── SUPPLIED MATERIAL

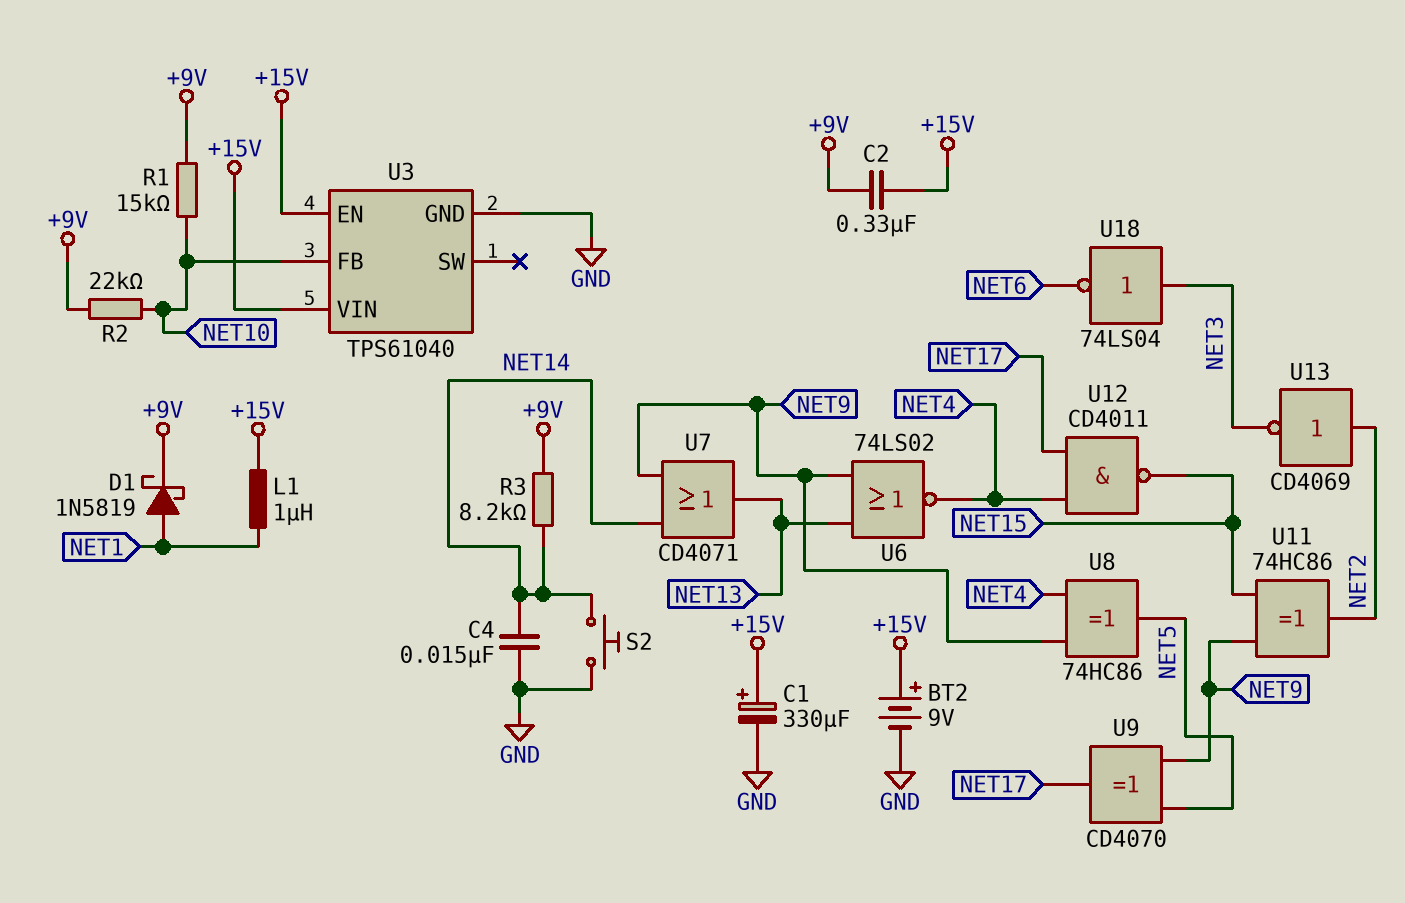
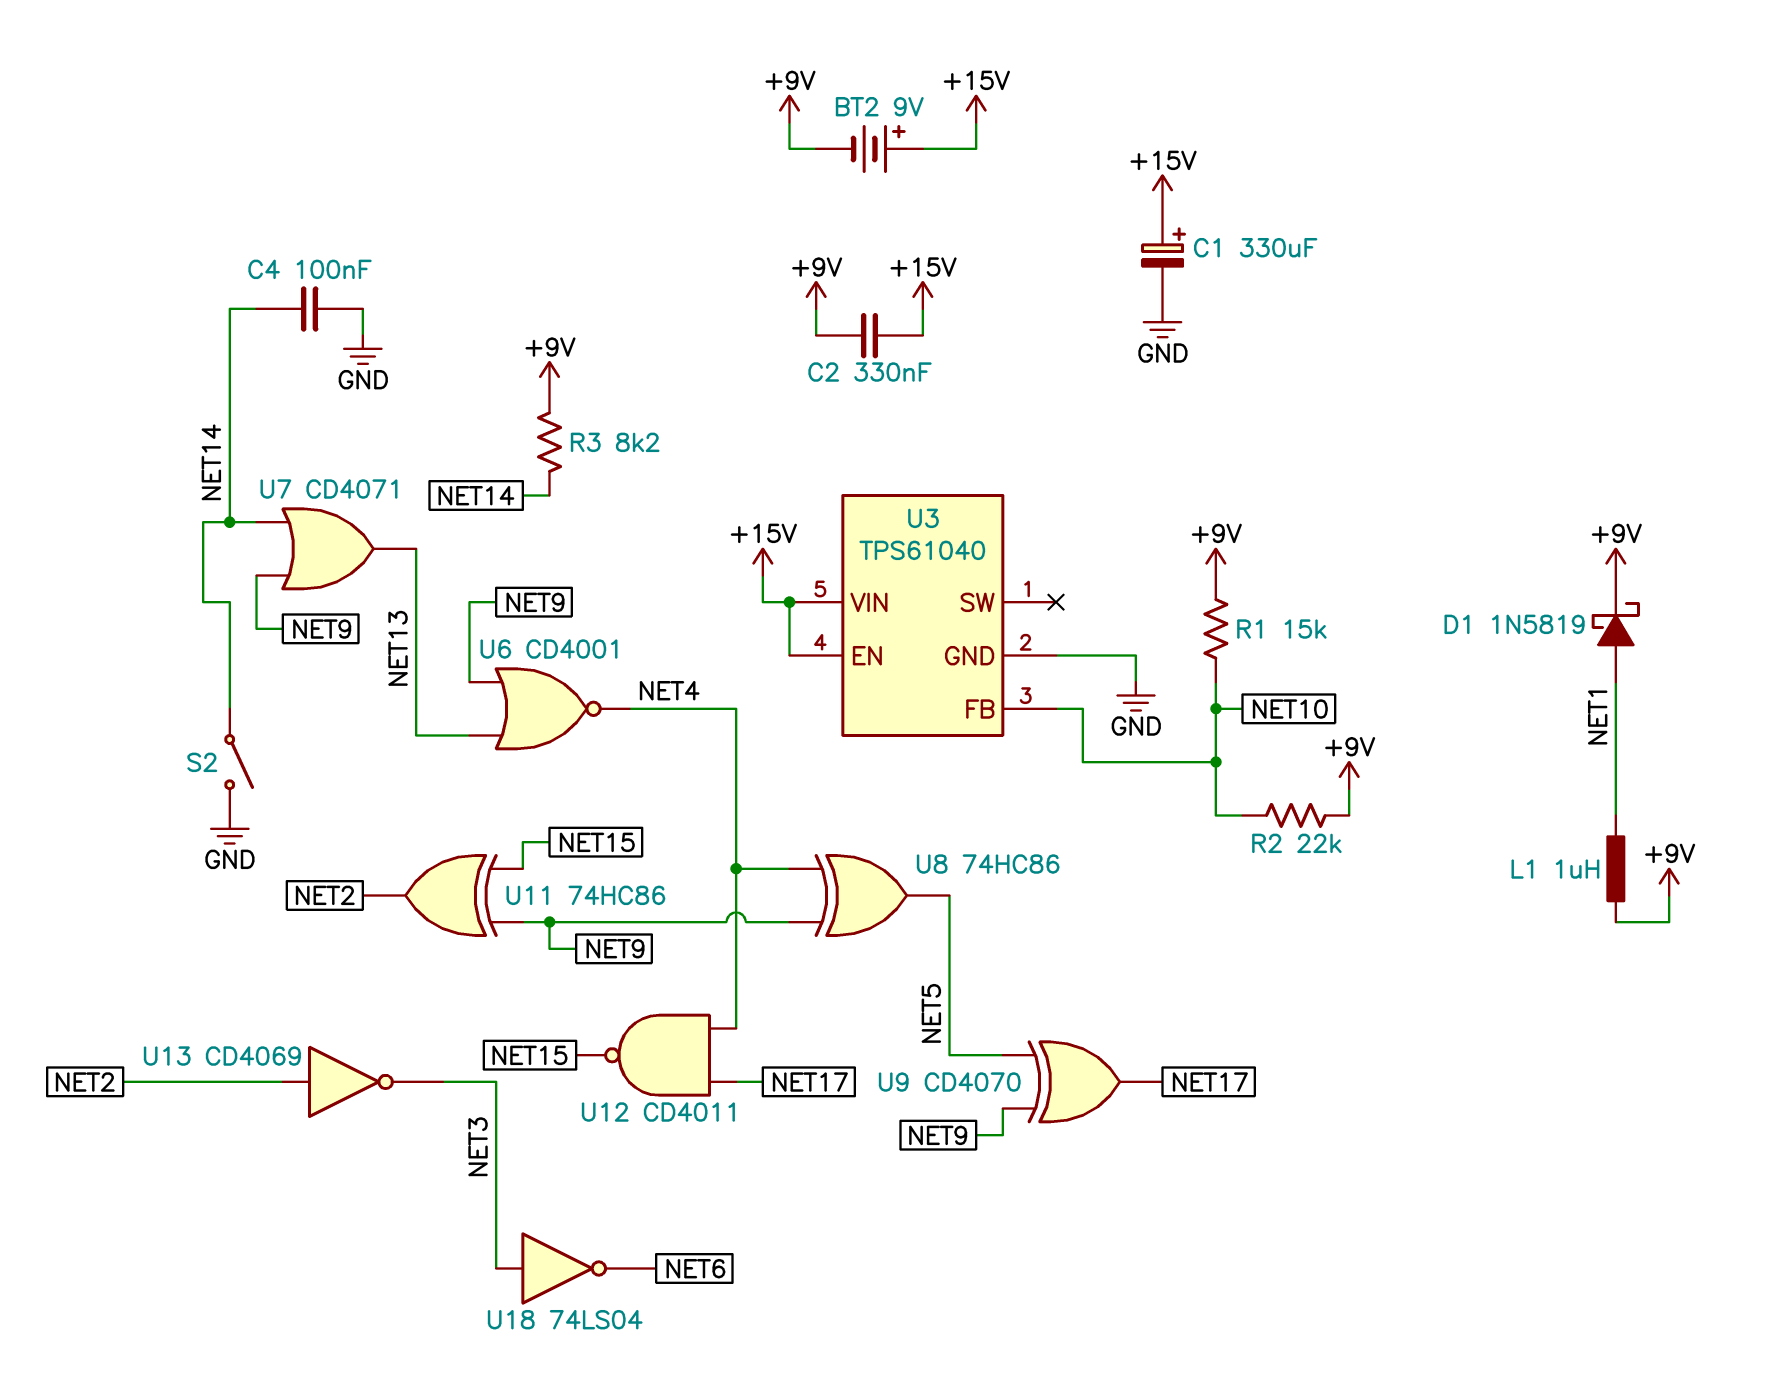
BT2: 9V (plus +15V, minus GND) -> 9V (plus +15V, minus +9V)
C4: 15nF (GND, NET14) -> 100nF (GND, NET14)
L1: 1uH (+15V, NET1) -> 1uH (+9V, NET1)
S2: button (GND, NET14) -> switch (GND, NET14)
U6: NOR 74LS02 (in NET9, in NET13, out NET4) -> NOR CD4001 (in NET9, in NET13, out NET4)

────

TASK INSTRUCTIONS ::
Write out every entry above exactly, minus the pictures.

EXPECTED OUTPUT ::
BT2: 9V (plus +15V, minus GND) -> 9V (plus +15V, minus +9V)
C4: 15nF (GND, NET14) -> 100nF (GND, NET14)
L1: 1uH (+15V, NET1) -> 1uH (+9V, NET1)
S2: button (GND, NET14) -> switch (GND, NET14)
U6: NOR 74LS02 (in NET9, in NET13, out NET4) -> NOR CD4001 (in NET9, in NET13, out NET4)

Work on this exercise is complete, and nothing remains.